▶ [Provided records]
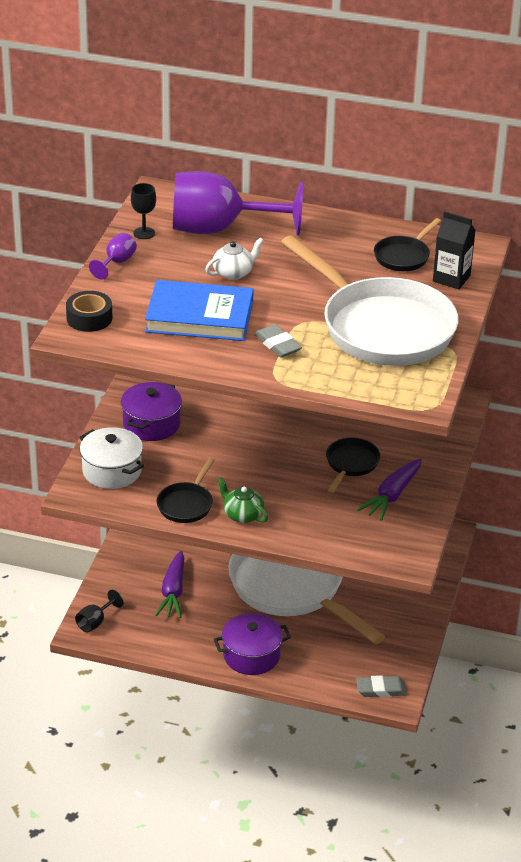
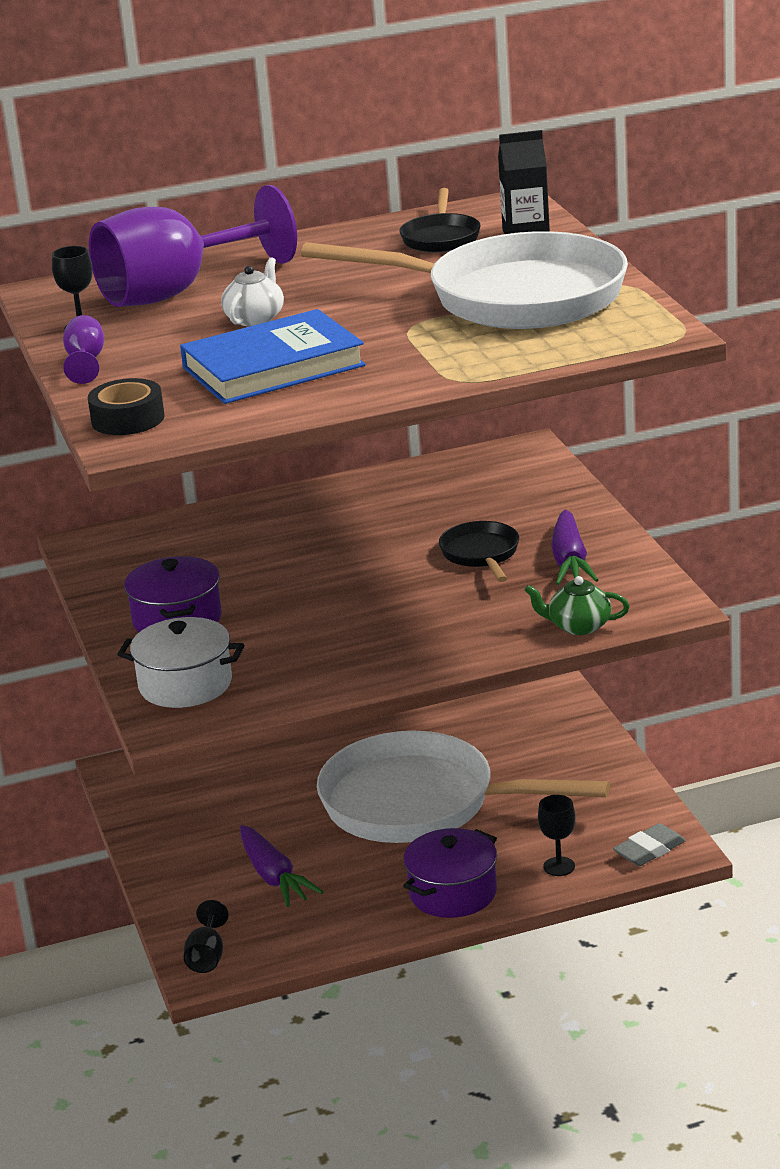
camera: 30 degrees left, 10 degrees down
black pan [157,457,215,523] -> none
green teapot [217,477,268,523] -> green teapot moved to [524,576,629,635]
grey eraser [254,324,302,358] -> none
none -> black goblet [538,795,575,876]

...

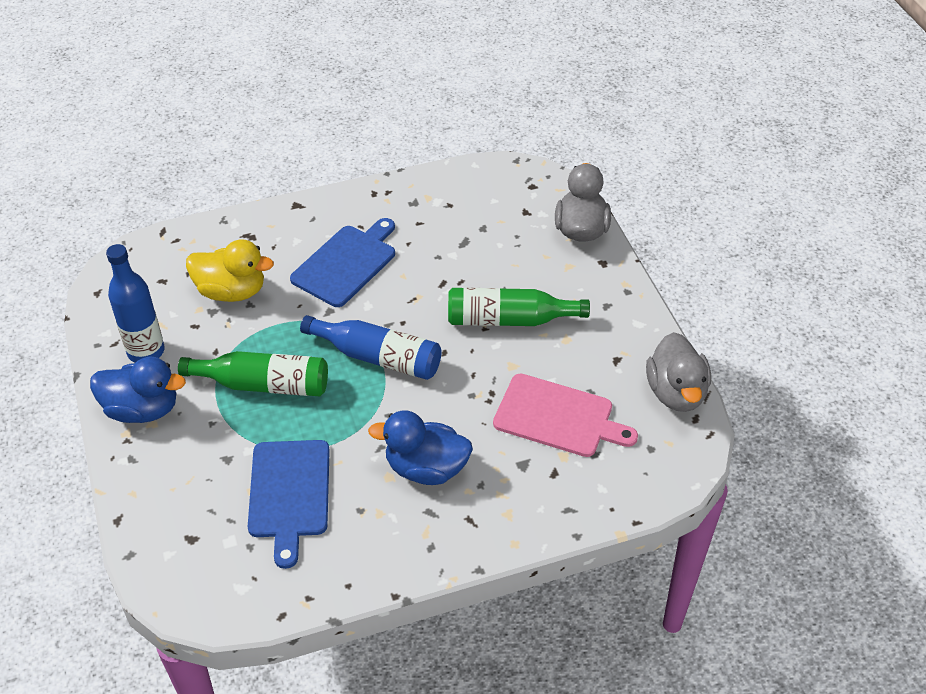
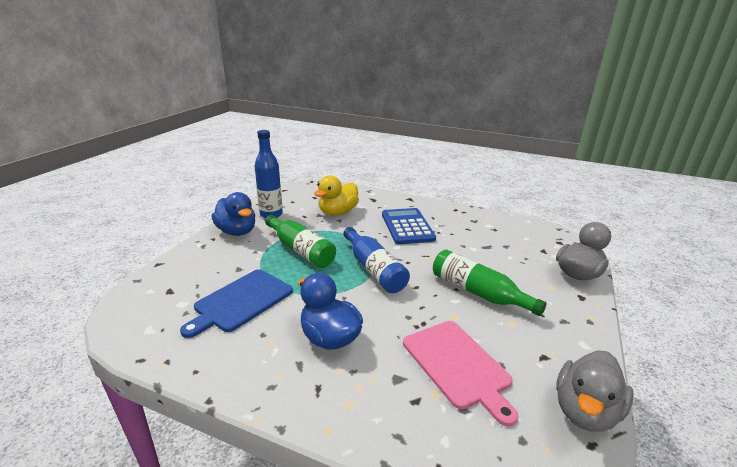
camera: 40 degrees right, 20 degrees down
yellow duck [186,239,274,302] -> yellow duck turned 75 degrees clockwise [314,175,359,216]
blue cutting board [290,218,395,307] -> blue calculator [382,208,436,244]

---

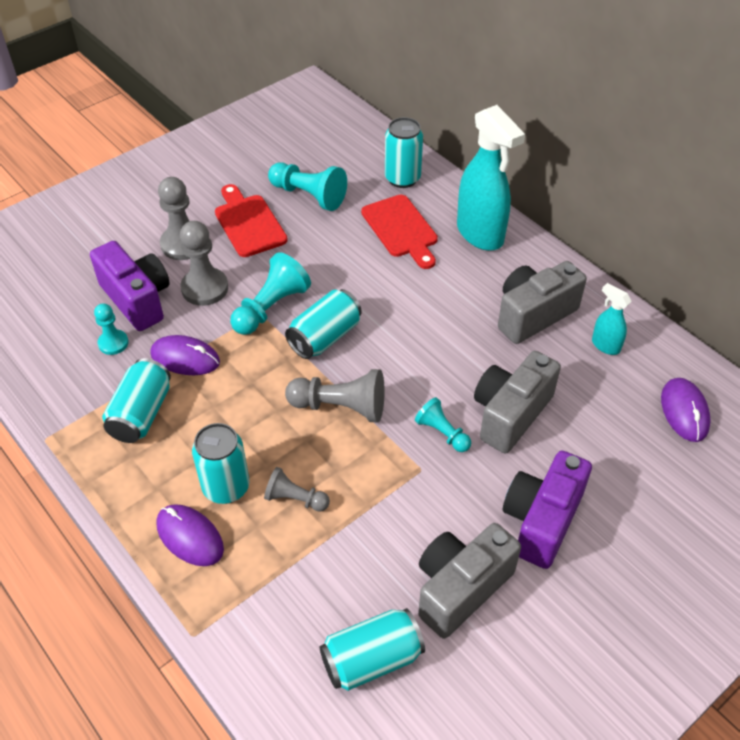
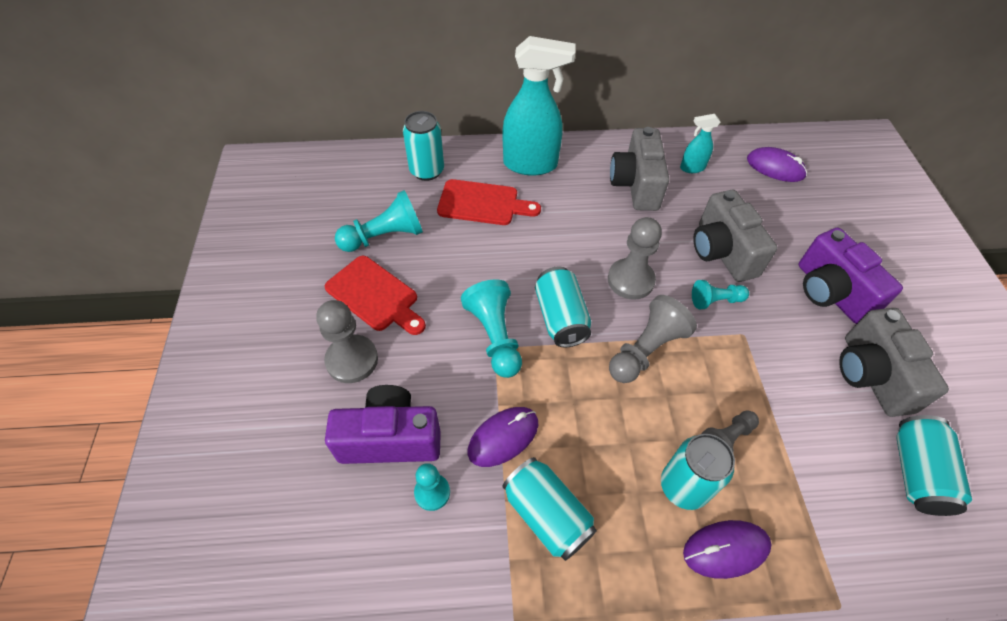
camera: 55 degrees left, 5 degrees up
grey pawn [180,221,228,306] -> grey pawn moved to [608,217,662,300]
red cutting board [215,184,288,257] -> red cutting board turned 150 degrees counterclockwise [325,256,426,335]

▶ [Work instructions] Which lines above run from the one containing "camera: 30 degrees left, 10 degrees down" down to the one containing "none -> black goblet [538,795,575,876]"? Repeat exactly those, both ends included, and nothing else.

▶ [Output]
camera: 30 degrees left, 10 degrees down
black pan [157,457,215,523] -> none
green teapot [217,477,268,523] -> green teapot moved to [524,576,629,635]
grey eraser [254,324,302,358] -> none
none -> black goblet [538,795,575,876]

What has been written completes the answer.